▸ **Required work**: Leaving out the images, return the data below exactly as it is written.

Detected change data:
********************

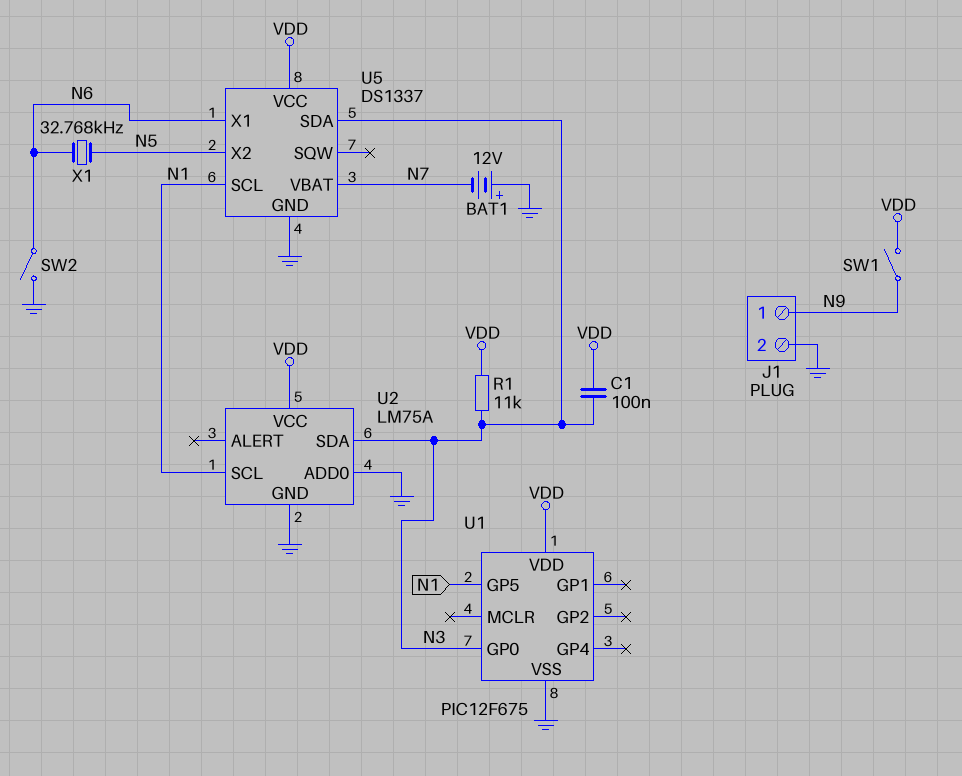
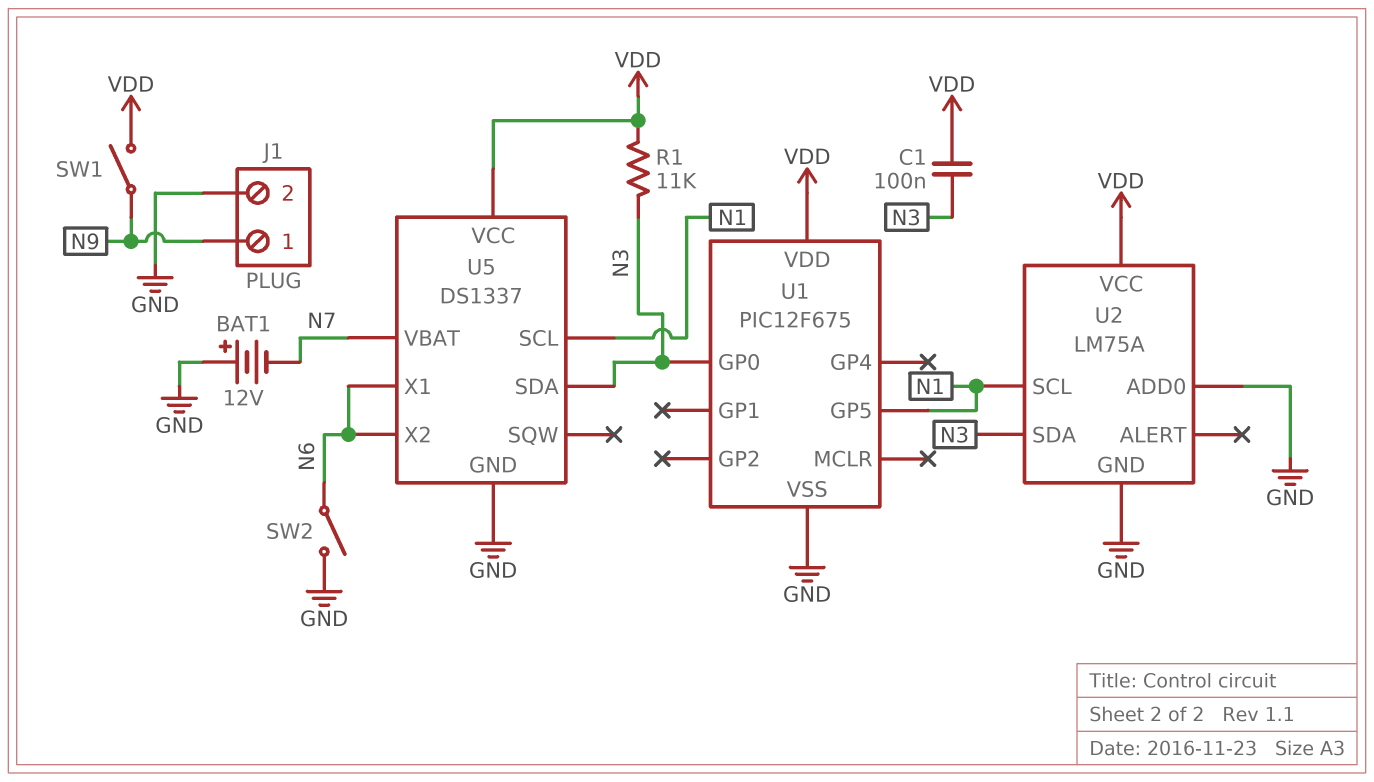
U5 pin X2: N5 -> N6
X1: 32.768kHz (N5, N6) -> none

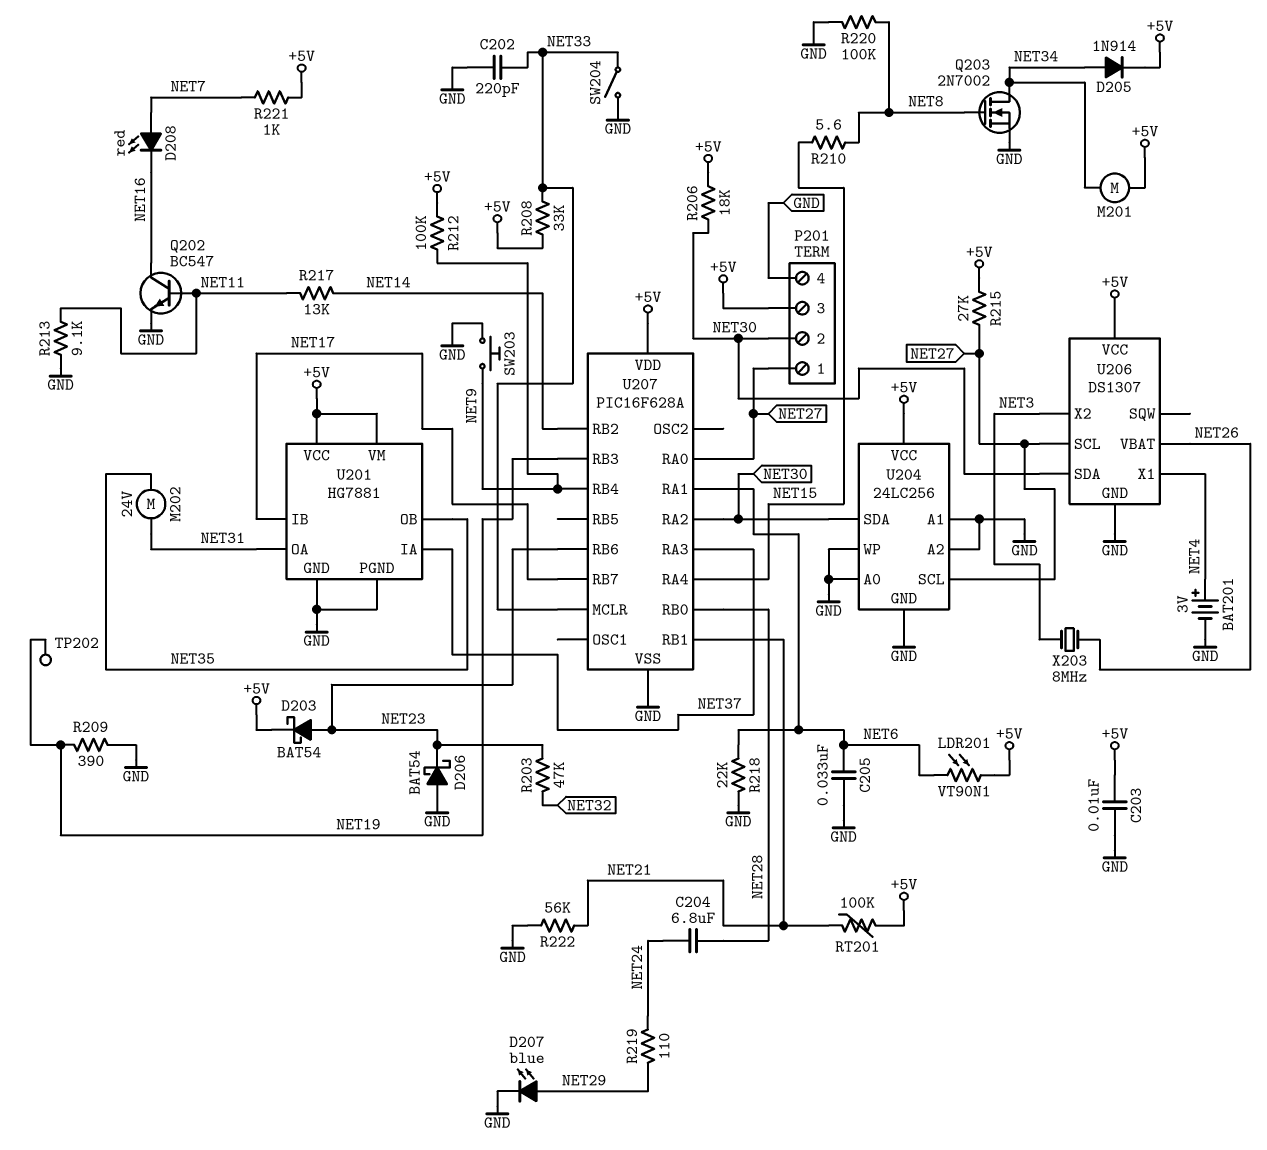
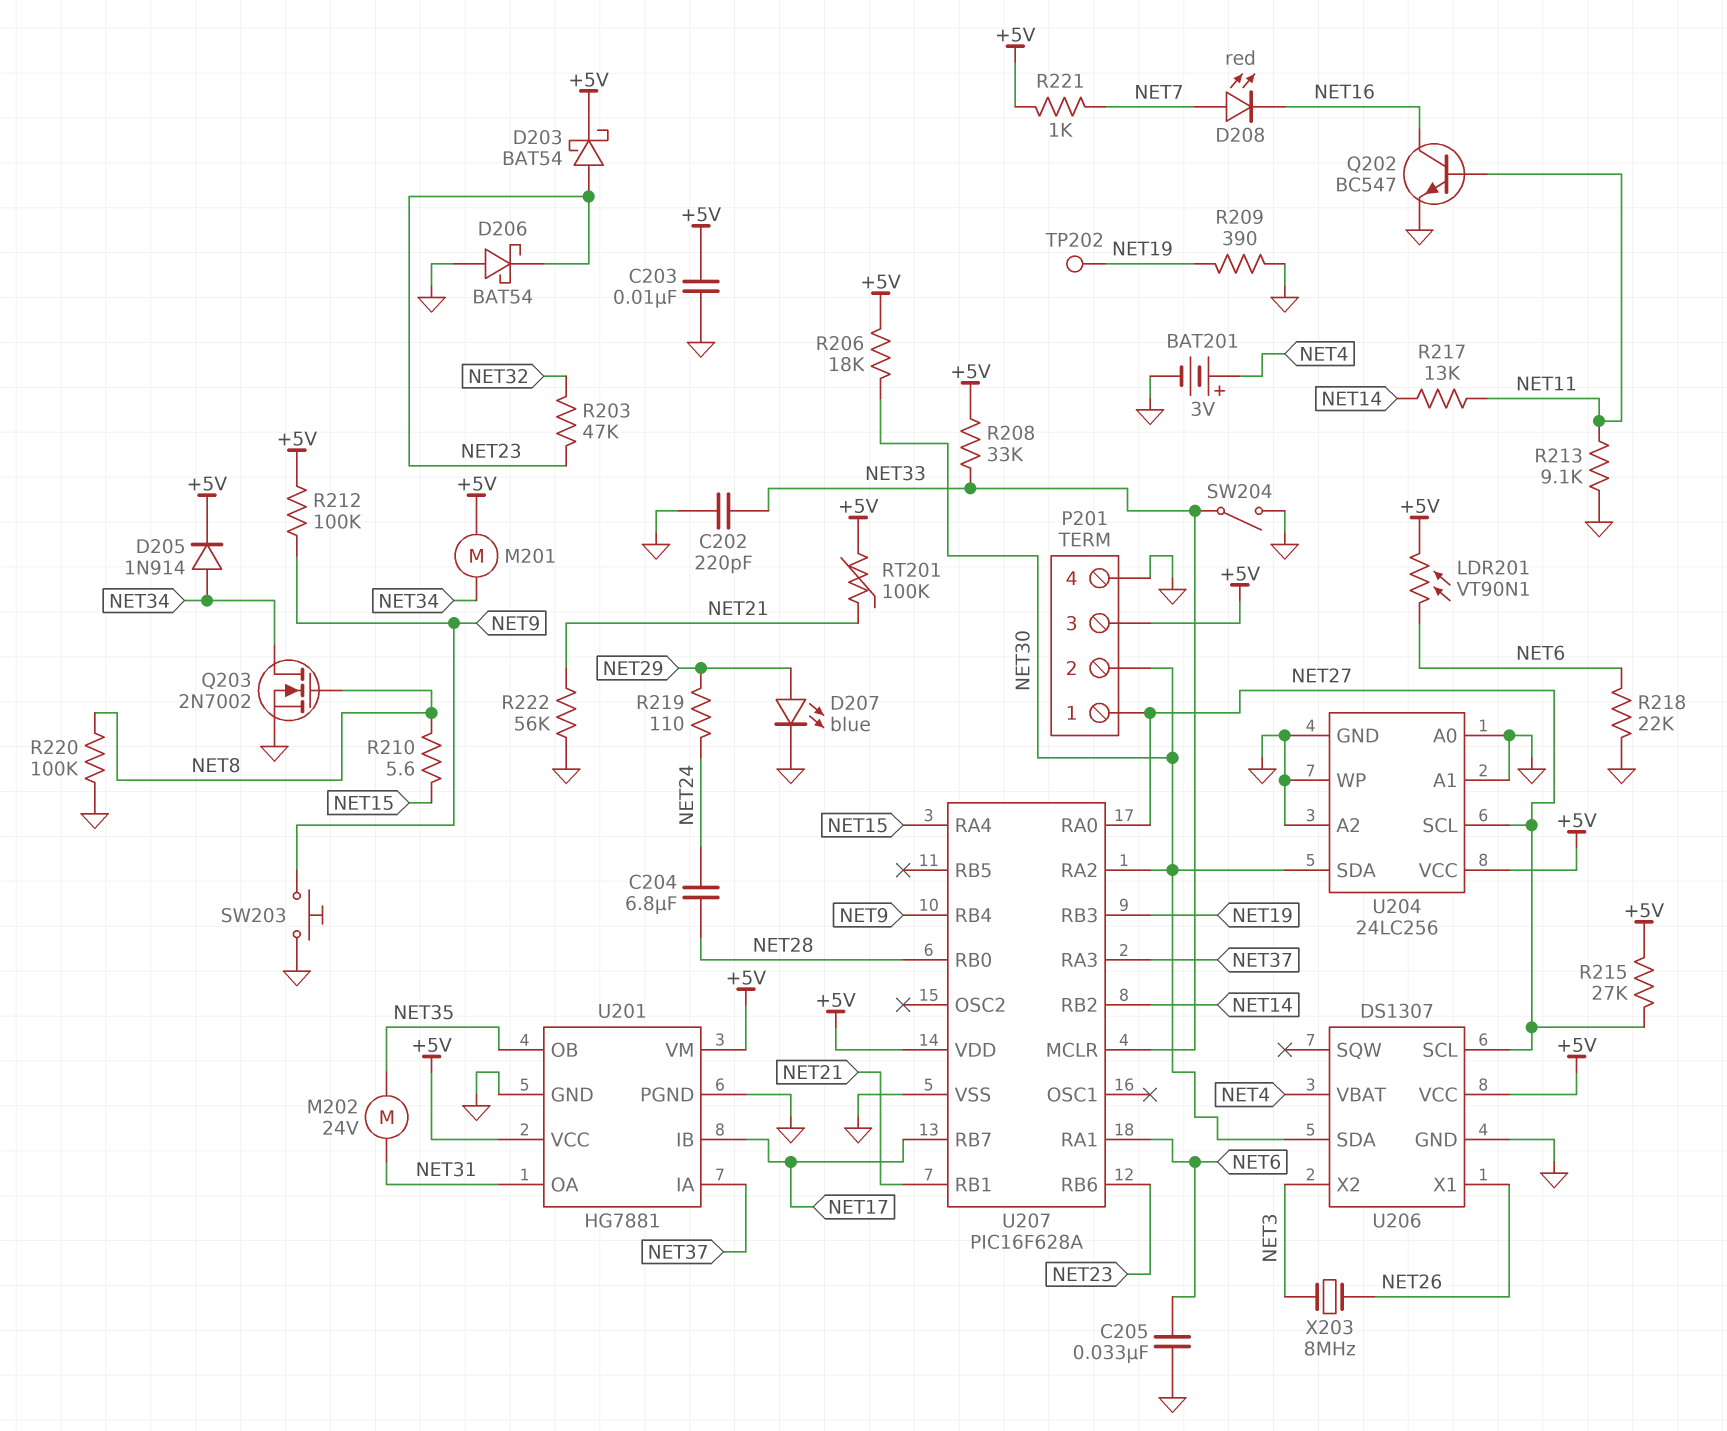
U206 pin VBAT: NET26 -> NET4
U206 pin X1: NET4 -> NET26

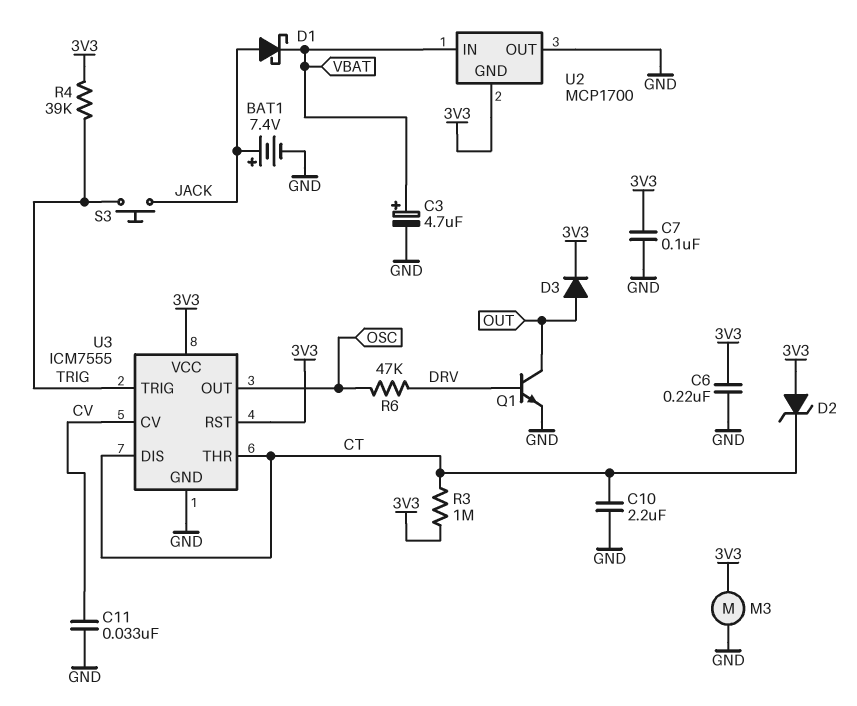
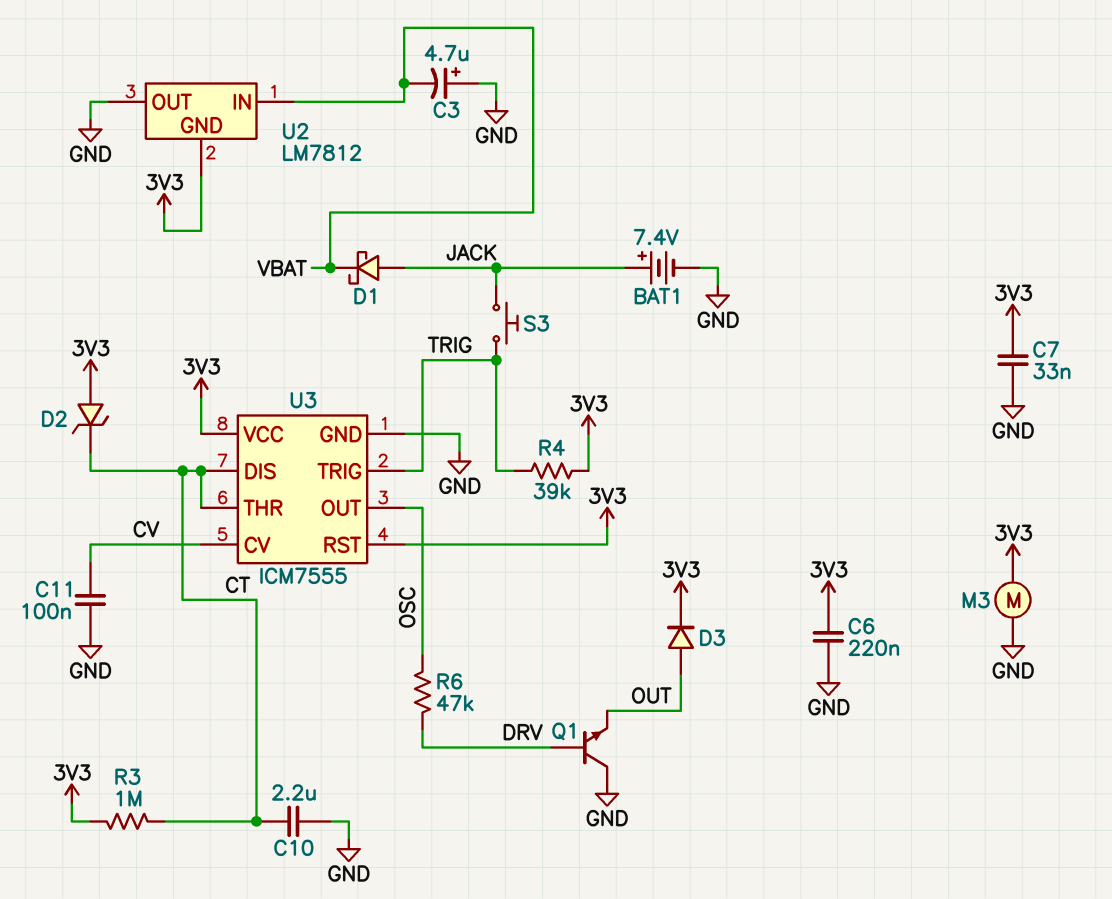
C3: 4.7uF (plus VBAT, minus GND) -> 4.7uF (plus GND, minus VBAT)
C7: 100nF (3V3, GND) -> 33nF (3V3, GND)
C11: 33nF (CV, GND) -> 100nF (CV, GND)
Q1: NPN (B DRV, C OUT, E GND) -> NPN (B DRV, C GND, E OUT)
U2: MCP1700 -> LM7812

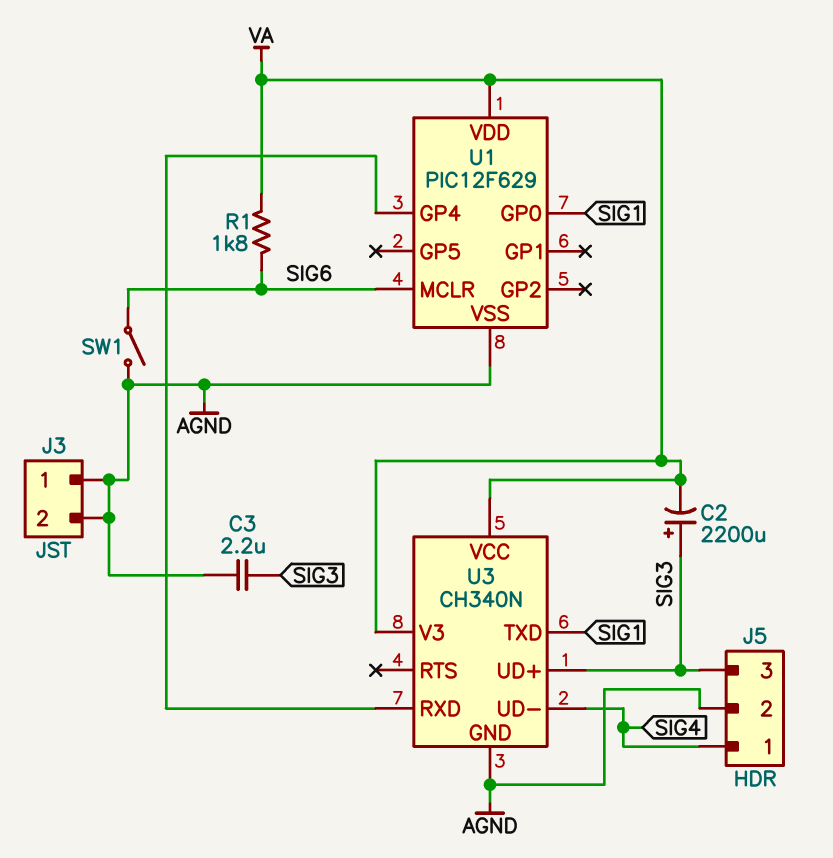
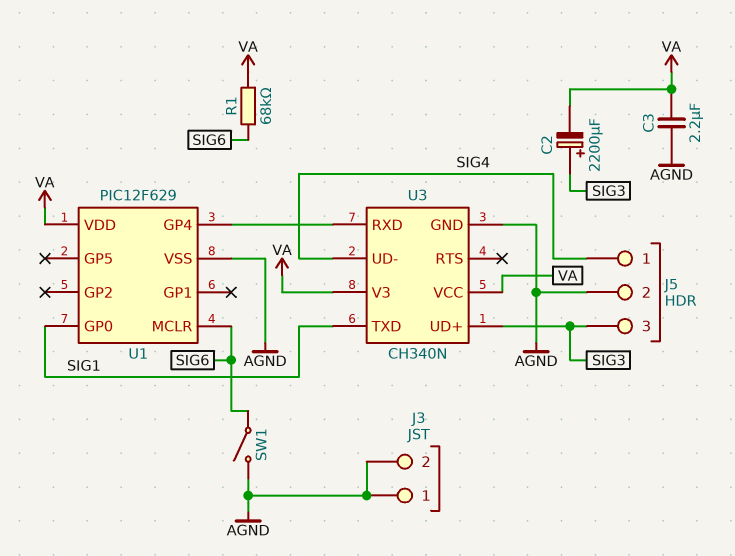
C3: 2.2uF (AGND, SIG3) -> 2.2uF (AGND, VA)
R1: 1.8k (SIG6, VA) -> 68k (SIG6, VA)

********************

▸ **Solved exercise**:
U5 pin X2: N5 -> N6
X1: 32.768kHz (N5, N6) -> none

U206 pin VBAT: NET26 -> NET4
U206 pin X1: NET4 -> NET26

C3: 4.7uF (plus VBAT, minus GND) -> 4.7uF (plus GND, minus VBAT)
C7: 100nF (3V3, GND) -> 33nF (3V3, GND)
C11: 33nF (CV, GND) -> 100nF (CV, GND)
Q1: NPN (B DRV, C OUT, E GND) -> NPN (B DRV, C GND, E OUT)
U2: MCP1700 -> LM7812

C3: 2.2uF (AGND, SIG3) -> 2.2uF (AGND, VA)
R1: 1.8k (SIG6, VA) -> 68k (SIG6, VA)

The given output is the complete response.